Work item ▸ Set down exactly, from the records below, the line with "The camera went 160" through the line with "The second view gained the green_marker", and nothing else.

Data ▸
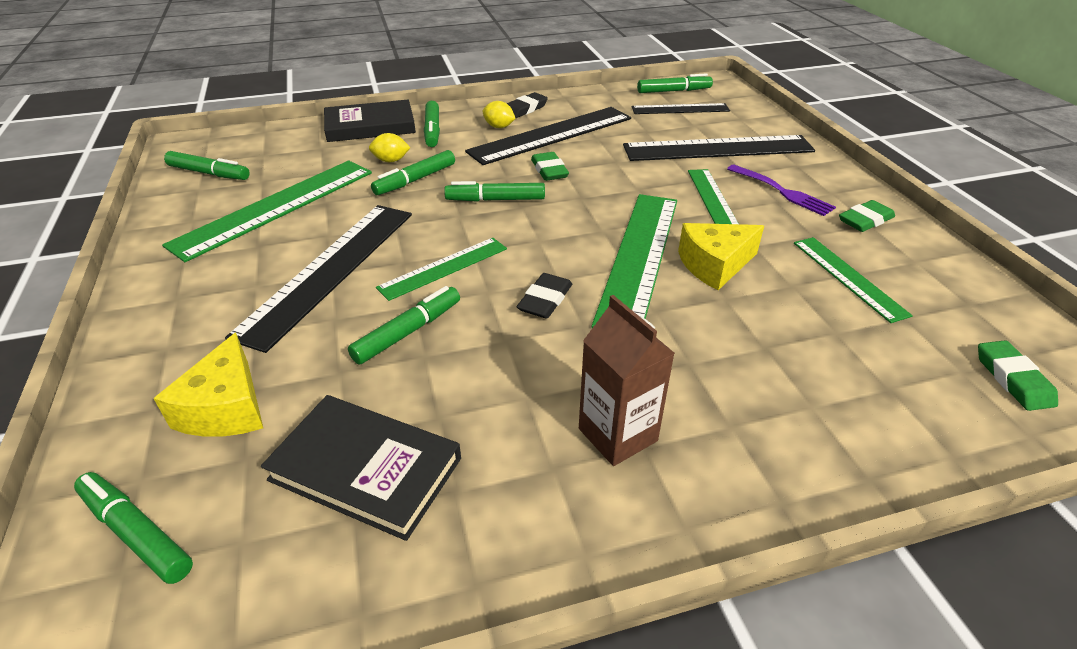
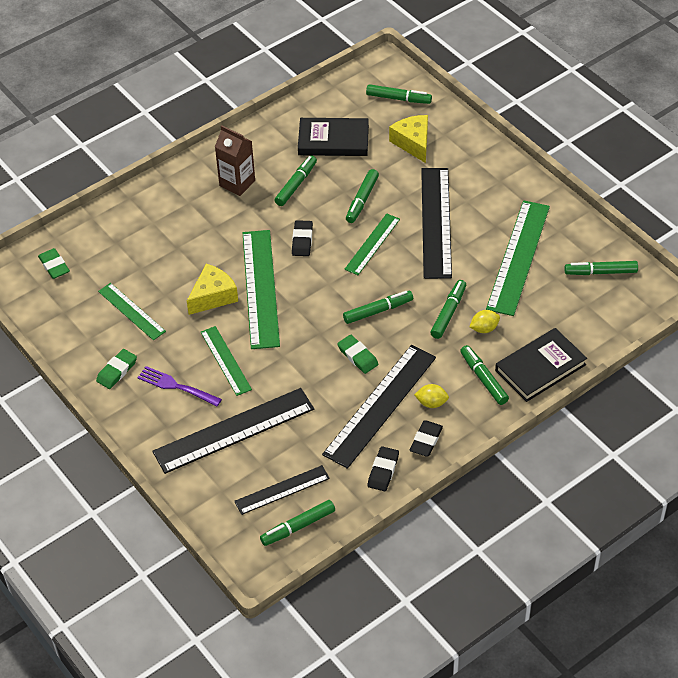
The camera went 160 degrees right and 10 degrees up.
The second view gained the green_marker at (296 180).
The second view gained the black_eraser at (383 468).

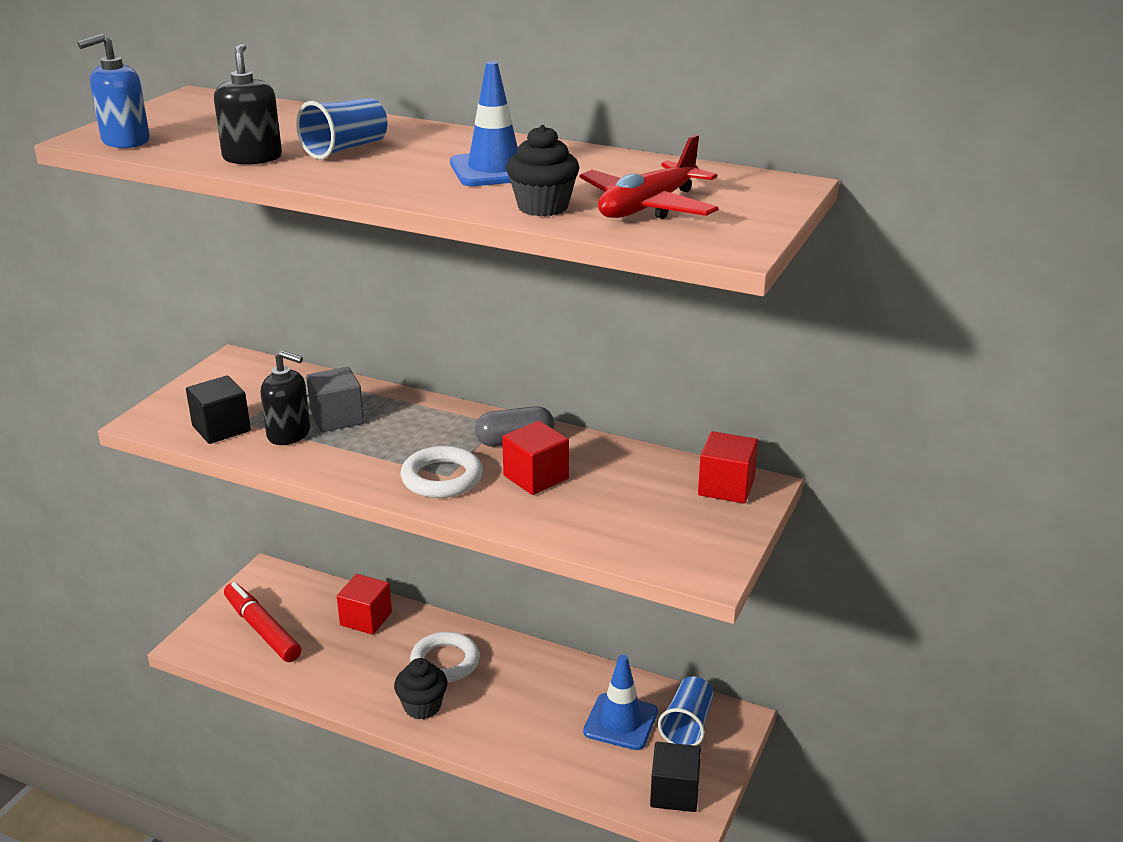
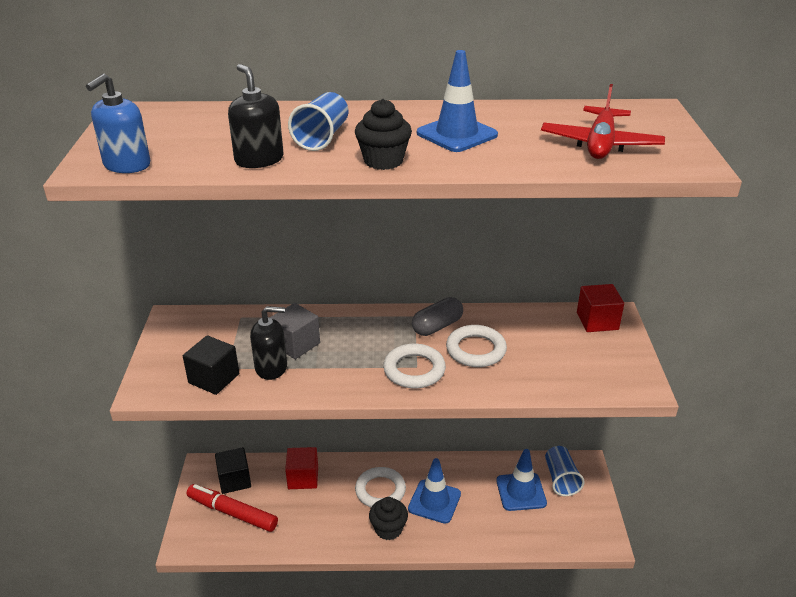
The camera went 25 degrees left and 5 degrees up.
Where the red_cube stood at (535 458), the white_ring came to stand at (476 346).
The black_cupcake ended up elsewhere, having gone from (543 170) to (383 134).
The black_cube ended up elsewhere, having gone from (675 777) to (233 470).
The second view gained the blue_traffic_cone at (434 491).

...

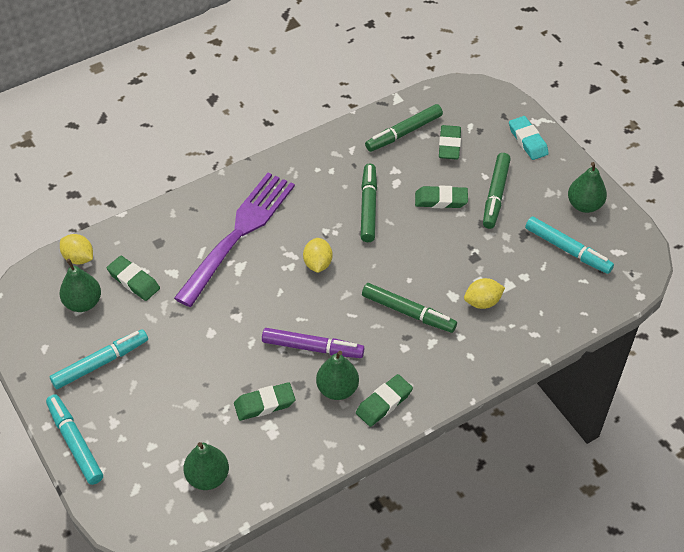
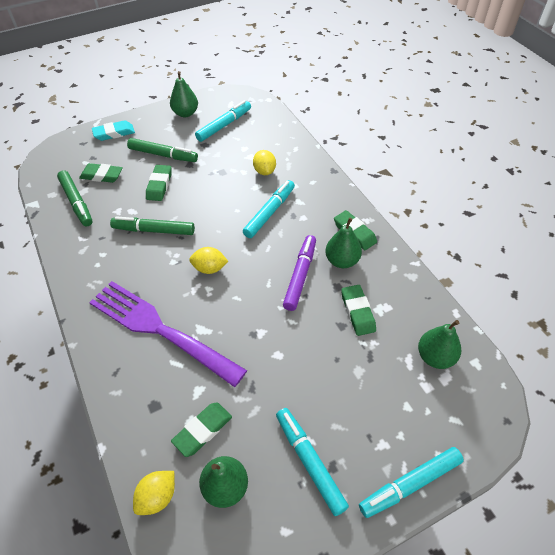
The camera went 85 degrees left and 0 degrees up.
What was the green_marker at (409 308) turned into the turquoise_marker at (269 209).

...

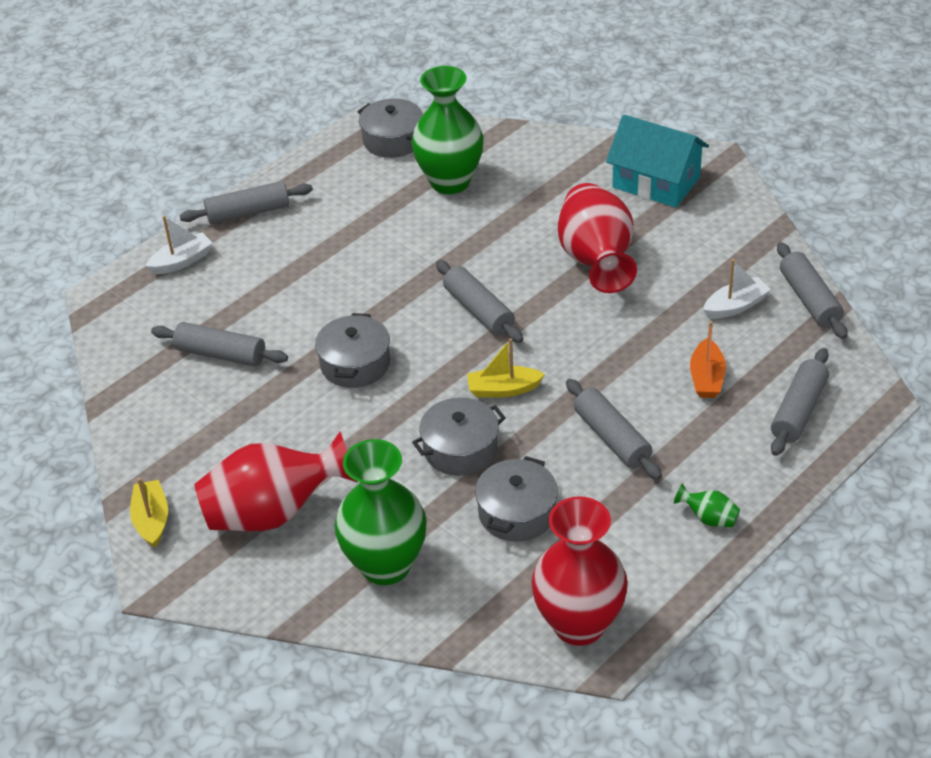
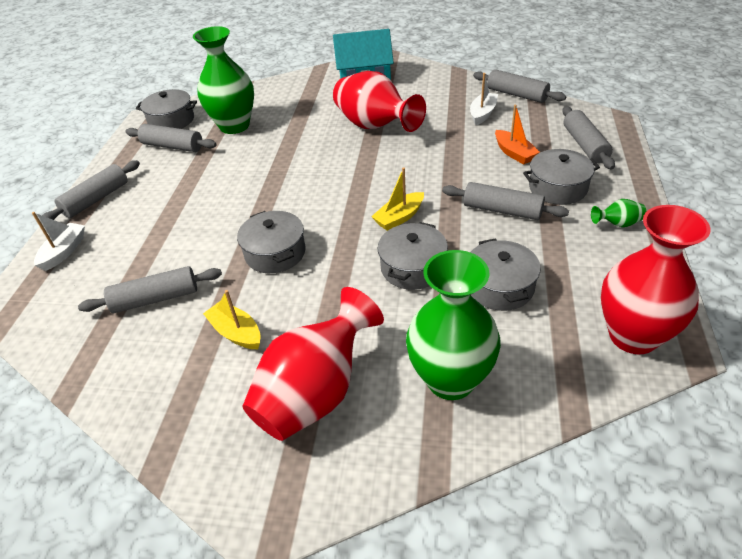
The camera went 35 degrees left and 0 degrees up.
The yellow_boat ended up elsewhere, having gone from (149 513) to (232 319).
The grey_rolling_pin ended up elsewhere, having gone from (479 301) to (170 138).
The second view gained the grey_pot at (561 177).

Expected output ▸
The camera went 160 degrees right and 10 degrees up.
The second view gained the green_marker at (296 180).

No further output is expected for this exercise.